▶ **DATASET RECORDS**:

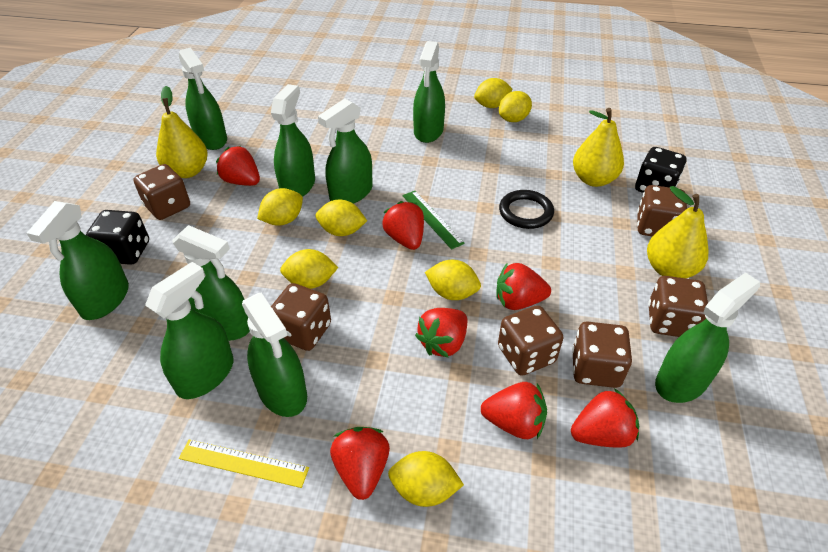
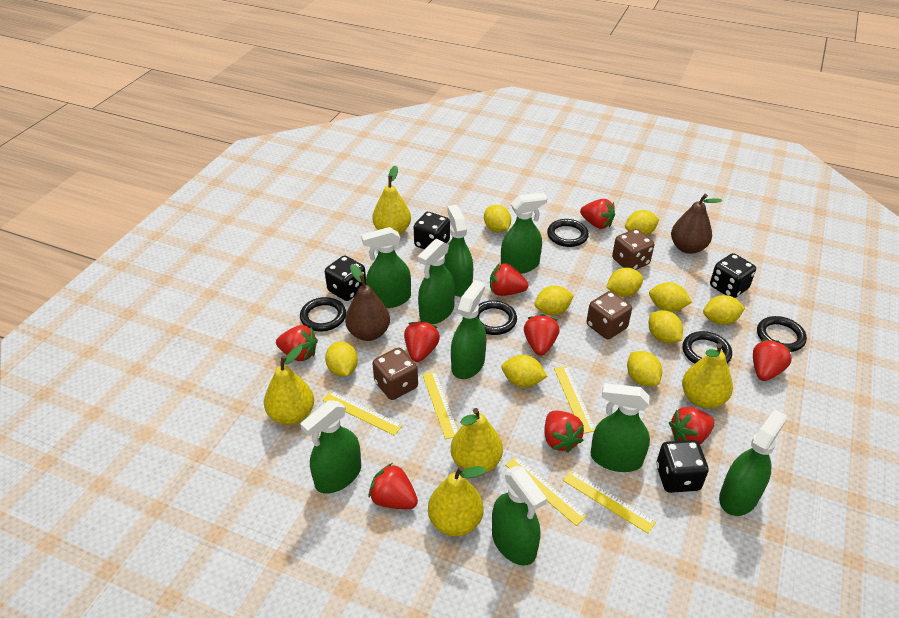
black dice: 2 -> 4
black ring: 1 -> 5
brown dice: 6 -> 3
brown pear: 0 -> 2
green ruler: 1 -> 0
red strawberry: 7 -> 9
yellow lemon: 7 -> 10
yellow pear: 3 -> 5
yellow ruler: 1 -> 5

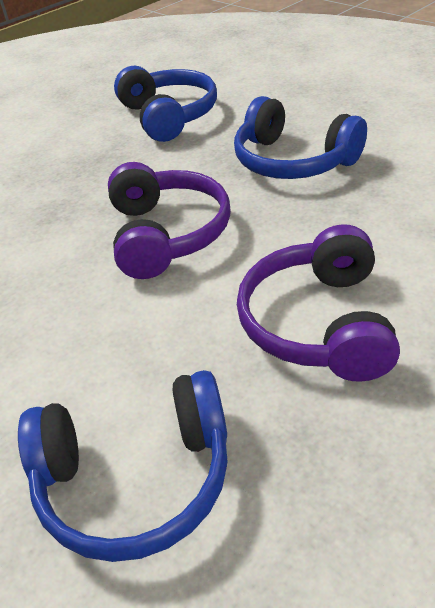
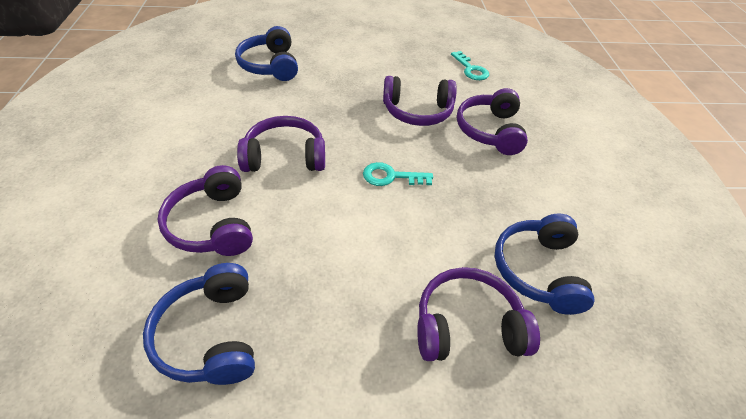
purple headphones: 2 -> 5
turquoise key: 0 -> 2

==

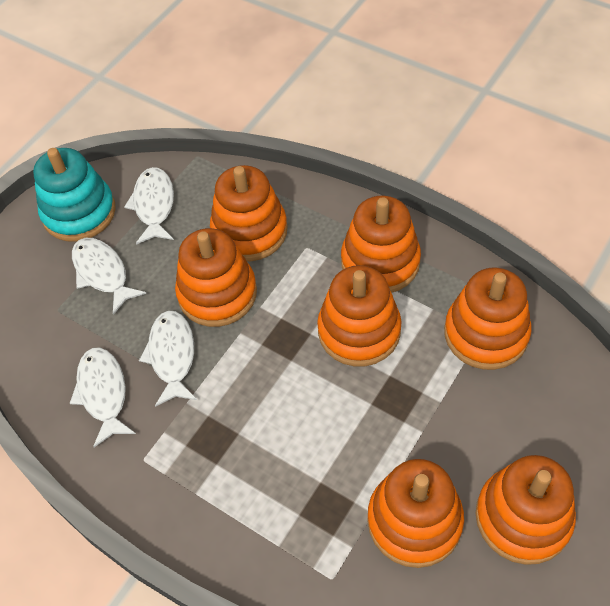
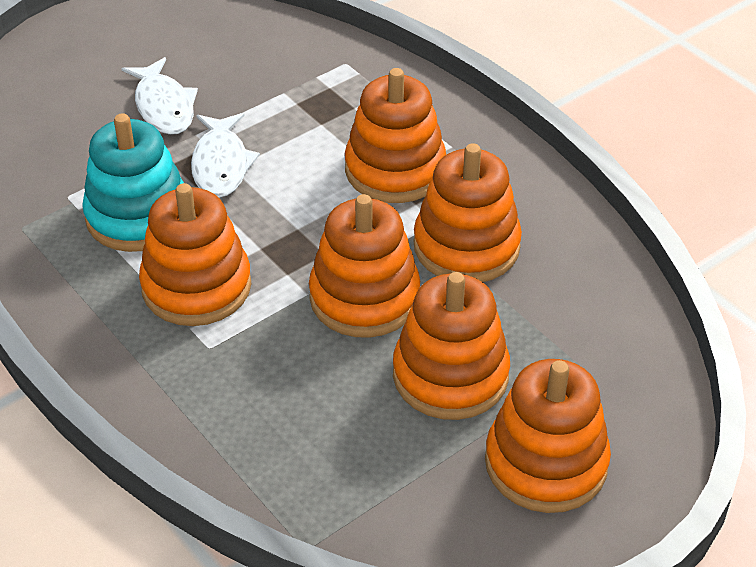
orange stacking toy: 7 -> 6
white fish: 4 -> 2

▶ **TASK**: Out of the records above, please copy exactly the lines from the line with "black dice: 2 -> 4" up to and including the line with "turquoise key: 0 -> 2", minus the pictures.

▶ **EXERCISE SOLUTION**:
black dice: 2 -> 4
black ring: 1 -> 5
brown dice: 6 -> 3
brown pear: 0 -> 2
green ruler: 1 -> 0
red strawberry: 7 -> 9
yellow lemon: 7 -> 10
yellow pear: 3 -> 5
yellow ruler: 1 -> 5

purple headphones: 2 -> 5
turquoise key: 0 -> 2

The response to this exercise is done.